Object correspondence data:
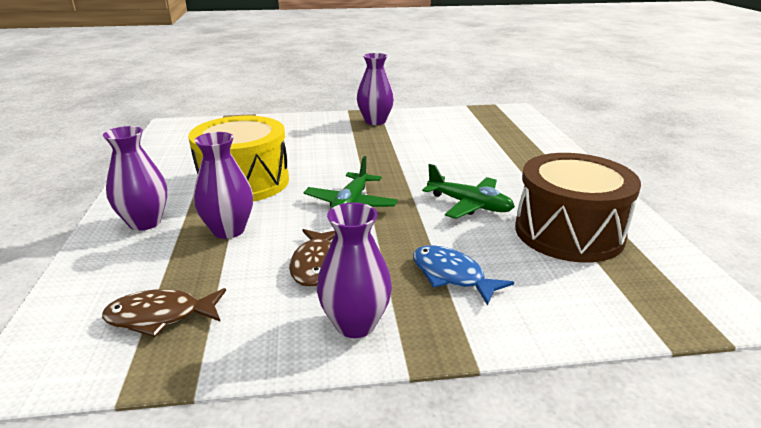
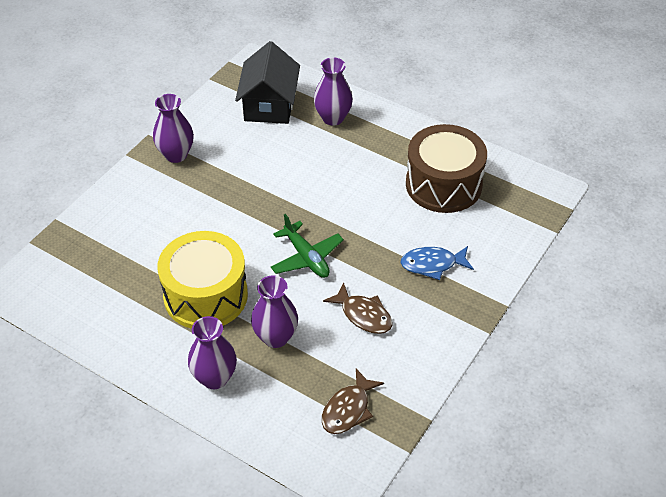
camera: 50 degrees left, 20 degrees up
purple vase [317,202,392,338] -> purple vase moved to [314,58,353,126]
green plane [422,164,515,219] -> none
none -> black house [235,41,300,124]

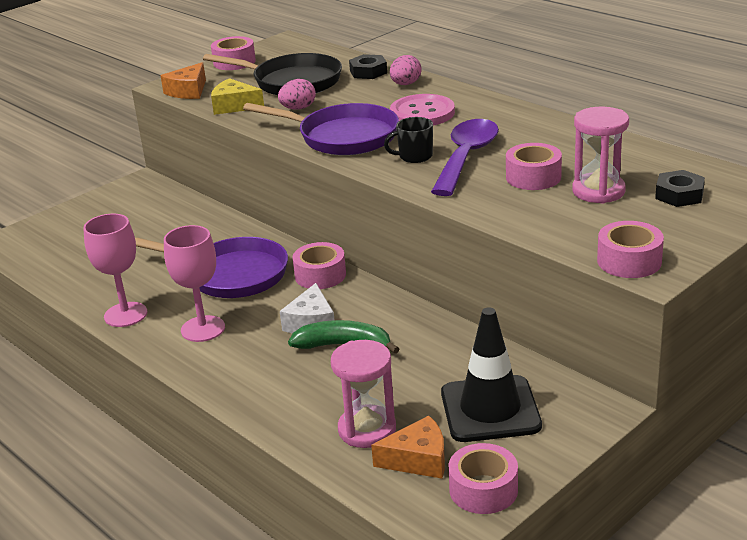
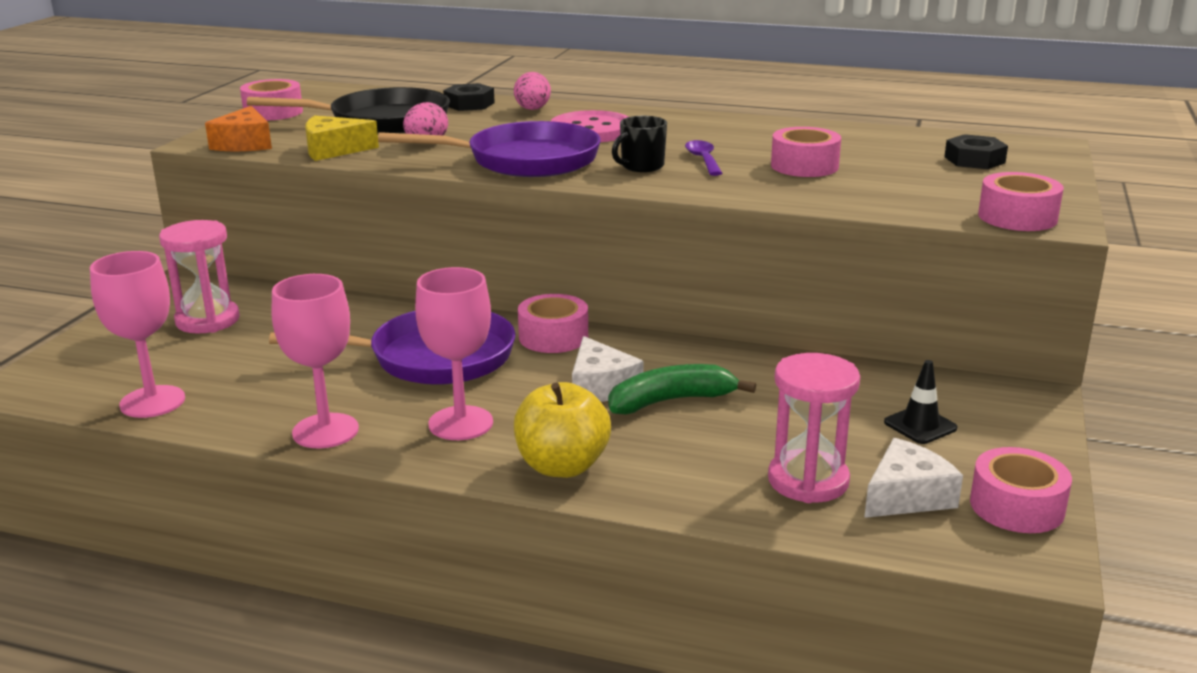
camera: 30 degrees left, 5 degrees down
orange cheese [371,416,445,479] -> white cheese [864,438,963,518]
purple spoon [431,119,499,196] -> purple spoon [685,140,722,176], size x0.48
black traffic cone [441,307,542,442] -> black traffic cone [884,360,958,444], size x0.47
pink hourglass [572,107,629,204] -> pink hourglass moved to [159,220,240,333]
none -> pink goblet [90,251,185,418]
none -> yellow apple [514,382,611,477]

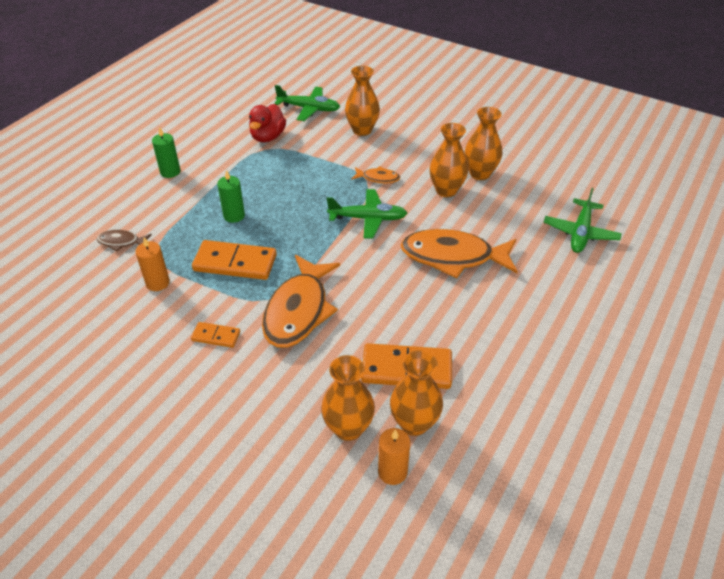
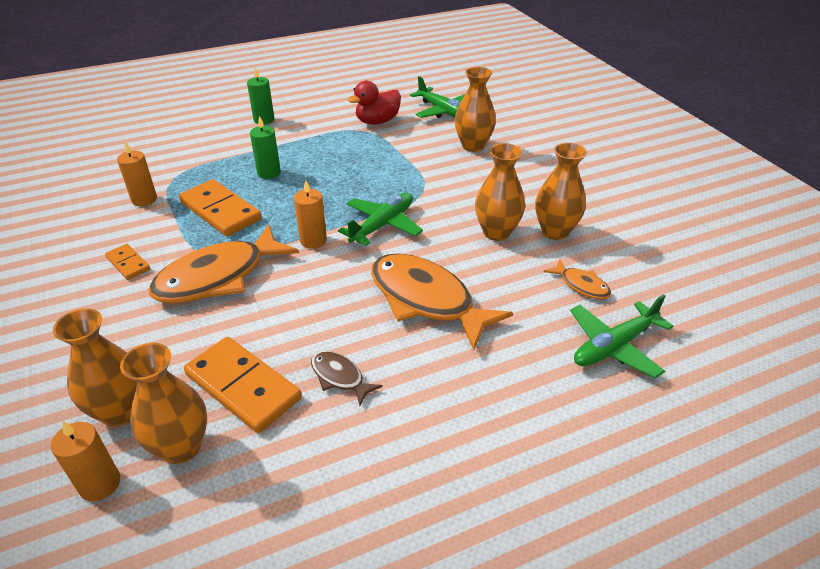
camera: 35 degrees right, 5 degrees down
brown fish [97,230,152,252] -> brown fish moved to [311,351,383,406]
green plane [327,189,407,239] -> green plane turned 90 degrees counterclockwise [338,192,423,246]
orange fish [351,166,400,184] -> orange fish moved to [544,259,611,299]
none -> orange candle [294,180,327,249]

• **Task statement**: Your reply should repeat the entries above exactly, leaving the pictures out.

• **Answer box**:
camera: 50 degrees left, 20 degrees up
purple vase [317,202,392,338] -> purple vase moved to [314,58,353,126]
green plane [422,164,515,219] -> none
none -> black house [235,41,300,124]

camera: 30 degrees left, 5 degrees down
orange cheese [371,416,445,479] -> white cheese [864,438,963,518]
purple spoon [431,119,499,196] -> purple spoon [685,140,722,176], size x0.48
black traffic cone [441,307,542,442] -> black traffic cone [884,360,958,444], size x0.47
pink hourglass [572,107,629,204] -> pink hourglass moved to [159,220,240,333]
none -> pink goblet [90,251,185,418]
none -> yellow apple [514,382,611,477]

camera: 35 degrees right, 5 degrees down
brown fish [97,230,152,252] -> brown fish moved to [311,351,383,406]
green plane [327,189,407,239] -> green plane turned 90 degrees counterclockwise [338,192,423,246]
orange fish [351,166,400,184] -> orange fish moved to [544,259,611,299]
none -> orange candle [294,180,327,249]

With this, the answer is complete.